• Records for this exercise:
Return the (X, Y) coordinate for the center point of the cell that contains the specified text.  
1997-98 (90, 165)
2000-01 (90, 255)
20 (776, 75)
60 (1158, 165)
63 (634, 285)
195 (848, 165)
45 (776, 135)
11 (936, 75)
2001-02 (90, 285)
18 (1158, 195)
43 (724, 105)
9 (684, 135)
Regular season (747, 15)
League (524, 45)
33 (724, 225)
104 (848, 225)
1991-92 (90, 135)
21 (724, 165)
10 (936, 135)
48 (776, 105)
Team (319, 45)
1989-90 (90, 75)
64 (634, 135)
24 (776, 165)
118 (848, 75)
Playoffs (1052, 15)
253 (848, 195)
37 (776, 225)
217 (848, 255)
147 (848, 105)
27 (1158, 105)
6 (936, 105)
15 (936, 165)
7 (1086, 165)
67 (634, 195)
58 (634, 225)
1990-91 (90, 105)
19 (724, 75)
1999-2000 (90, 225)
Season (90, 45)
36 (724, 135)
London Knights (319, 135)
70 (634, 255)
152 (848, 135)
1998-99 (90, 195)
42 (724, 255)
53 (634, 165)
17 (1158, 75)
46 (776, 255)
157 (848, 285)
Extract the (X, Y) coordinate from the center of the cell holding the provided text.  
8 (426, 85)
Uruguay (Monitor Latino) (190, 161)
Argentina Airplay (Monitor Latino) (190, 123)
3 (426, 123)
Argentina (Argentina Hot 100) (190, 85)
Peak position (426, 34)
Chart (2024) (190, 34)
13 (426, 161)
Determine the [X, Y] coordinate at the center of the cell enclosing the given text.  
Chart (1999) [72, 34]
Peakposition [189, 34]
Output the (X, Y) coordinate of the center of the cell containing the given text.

• Task description:
Reproduce all of the material above verbatim, keeping every line and its coordinates unchanged.

• Task solution:
Return the (X, Y) coordinate for the center point of the cell that contains the specified text.  
1997-98 (90, 165)
2000-01 (90, 255)
20 (776, 75)
60 (1158, 165)
63 (634, 285)
195 (848, 165)
45 (776, 135)
11 (936, 75)
2001-02 (90, 285)
18 (1158, 195)
43 (724, 105)
9 (684, 135)
Regular season (747, 15)
League (524, 45)
33 (724, 225)
104 (848, 225)
1991-92 (90, 135)
21 (724, 165)
10 (936, 135)
48 (776, 105)
Team (319, 45)
1989-90 (90, 75)
64 (634, 135)
24 (776, 165)
118 (848, 75)
Playoffs (1052, 15)
253 (848, 195)
37 (776, 225)
217 (848, 255)
147 (848, 105)
27 (1158, 105)
6 (936, 105)
15 (936, 165)
7 (1086, 165)
67 (634, 195)
58 (634, 225)
1990-91 (90, 105)
19 (724, 75)
1999-2000 (90, 225)
Season (90, 45)
36 (724, 135)
London Knights (319, 135)
70 (634, 255)
152 (848, 135)
1998-99 (90, 195)
42 (724, 255)
53 (634, 165)
17 (1158, 75)
46 (776, 255)
157 (848, 285)
Extract the (X, Y) coordinate from the center of the cell holding the provided text.  
8 (426, 85)
Uruguay (Monitor Latino) (190, 161)
Argentina Airplay (Monitor Latino) (190, 123)
3 (426, 123)
Argentina (Argentina Hot 100) (190, 85)
Peak position (426, 34)
Chart (2024) (190, 34)
13 (426, 161)
Determine the [X, Y] coordinate at the center of the cell enclosing the given text.  
Chart (1999) [72, 34]
Peakposition [189, 34]
Output the (X, Y) coordinate of the center of the cell containing the given text.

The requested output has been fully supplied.